== Data provided ==
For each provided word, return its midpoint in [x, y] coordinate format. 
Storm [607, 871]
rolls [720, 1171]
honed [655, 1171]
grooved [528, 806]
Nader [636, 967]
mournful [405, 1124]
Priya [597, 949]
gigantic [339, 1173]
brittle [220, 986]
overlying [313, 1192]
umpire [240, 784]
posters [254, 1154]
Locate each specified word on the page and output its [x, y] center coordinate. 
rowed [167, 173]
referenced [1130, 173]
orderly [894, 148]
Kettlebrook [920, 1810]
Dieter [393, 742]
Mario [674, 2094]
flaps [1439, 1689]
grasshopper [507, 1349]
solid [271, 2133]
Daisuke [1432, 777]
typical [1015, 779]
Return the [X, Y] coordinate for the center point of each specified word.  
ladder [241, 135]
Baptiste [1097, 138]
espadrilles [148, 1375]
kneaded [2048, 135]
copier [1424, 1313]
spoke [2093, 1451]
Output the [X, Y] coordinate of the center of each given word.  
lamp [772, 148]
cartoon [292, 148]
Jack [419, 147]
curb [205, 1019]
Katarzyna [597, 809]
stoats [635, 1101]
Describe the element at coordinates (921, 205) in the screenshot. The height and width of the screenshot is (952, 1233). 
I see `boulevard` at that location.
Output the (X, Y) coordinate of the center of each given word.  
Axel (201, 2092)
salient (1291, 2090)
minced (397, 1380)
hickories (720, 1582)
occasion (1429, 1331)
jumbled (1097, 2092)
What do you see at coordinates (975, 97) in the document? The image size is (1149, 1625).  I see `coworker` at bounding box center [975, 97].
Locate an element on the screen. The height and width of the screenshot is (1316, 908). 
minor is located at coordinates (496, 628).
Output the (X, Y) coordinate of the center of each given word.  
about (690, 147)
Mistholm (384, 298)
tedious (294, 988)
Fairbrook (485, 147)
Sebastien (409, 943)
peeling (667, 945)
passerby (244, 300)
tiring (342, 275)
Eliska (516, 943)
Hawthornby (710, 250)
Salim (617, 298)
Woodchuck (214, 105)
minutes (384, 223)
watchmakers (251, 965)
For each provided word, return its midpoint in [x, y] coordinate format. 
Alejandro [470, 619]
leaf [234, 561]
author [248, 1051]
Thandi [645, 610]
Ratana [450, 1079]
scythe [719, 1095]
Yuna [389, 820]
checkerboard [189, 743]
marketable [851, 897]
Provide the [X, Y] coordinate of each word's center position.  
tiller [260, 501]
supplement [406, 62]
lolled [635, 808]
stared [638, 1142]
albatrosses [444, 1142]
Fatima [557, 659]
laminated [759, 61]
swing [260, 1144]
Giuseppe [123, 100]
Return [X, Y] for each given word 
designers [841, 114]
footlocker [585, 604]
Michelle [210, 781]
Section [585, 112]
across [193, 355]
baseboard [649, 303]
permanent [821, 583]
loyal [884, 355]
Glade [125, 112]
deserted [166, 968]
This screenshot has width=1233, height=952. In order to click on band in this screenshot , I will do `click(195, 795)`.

== What this task involves ==
Retype all of the material above line for line, keeping every character the same.

== Full output ==
For each provided word, return its midpoint in [x, y] coordinate format. 
Storm [607, 871]
rolls [720, 1171]
honed [655, 1171]
grooved [528, 806]
Nader [636, 967]
mournful [405, 1124]
Priya [597, 949]
gigantic [339, 1173]
brittle [220, 986]
overlying [313, 1192]
umpire [240, 784]
posters [254, 1154]
Locate each specified word on the page and output its [x, y] center coordinate. 
rowed [167, 173]
referenced [1130, 173]
orderly [894, 148]
Kettlebrook [920, 1810]
Dieter [393, 742]
Mario [674, 2094]
flaps [1439, 1689]
grasshopper [507, 1349]
solid [271, 2133]
Daisuke [1432, 777]
typical [1015, 779]
Return the [X, Y] coordinate for the center point of each specified word.  
ladder [241, 135]
Baptiste [1097, 138]
espadrilles [148, 1375]
kneaded [2048, 135]
copier [1424, 1313]
spoke [2093, 1451]
Output the [X, Y] coordinate of the center of each given word.  
lamp [772, 148]
cartoon [292, 148]
Jack [419, 147]
curb [205, 1019]
Katarzyna [597, 809]
stoats [635, 1101]
Describe the element at coordinates (921, 205) in the screenshot. The height and width of the screenshot is (952, 1233). 
I see `boulevard` at that location.
Output the (X, Y) coordinate of the center of each given word.  
Axel (201, 2092)
salient (1291, 2090)
minced (397, 1380)
hickories (720, 1582)
occasion (1429, 1331)
jumbled (1097, 2092)
What do you see at coordinates (975, 97) in the document? The image size is (1149, 1625).  I see `coworker` at bounding box center [975, 97].
Locate an element on the screen. The height and width of the screenshot is (1316, 908). 
minor is located at coordinates (496, 628).
Output the (X, Y) coordinate of the center of each given word.  
about (690, 147)
Mistholm (384, 298)
tedious (294, 988)
Fairbrook (485, 147)
Sebastien (409, 943)
peeling (667, 945)
passerby (244, 300)
tiring (342, 275)
Eliska (516, 943)
Hawthornby (710, 250)
Salim (617, 298)
Woodchuck (214, 105)
minutes (384, 223)
watchmakers (251, 965)
For each provided word, return its midpoint in [x, y] coordinate format. 
Alejandro [470, 619]
leaf [234, 561]
author [248, 1051]
Thandi [645, 610]
Ratana [450, 1079]
scythe [719, 1095]
Yuna [389, 820]
checkerboard [189, 743]
marketable [851, 897]
Provide the [X, Y] coordinate of each word's center position.  
tiller [260, 501]
supplement [406, 62]
lolled [635, 808]
stared [638, 1142]
albatrosses [444, 1142]
Fatima [557, 659]
laminated [759, 61]
swing [260, 1144]
Giuseppe [123, 100]
Return [X, Y] for each given word 
designers [841, 114]
footlocker [585, 604]
Michelle [210, 781]
Section [585, 112]
across [193, 355]
baseboard [649, 303]
permanent [821, 583]
loyal [884, 355]
Glade [125, 112]
deserted [166, 968]
This screenshot has width=1233, height=952. In order to click on band in this screenshot , I will do `click(195, 795)`.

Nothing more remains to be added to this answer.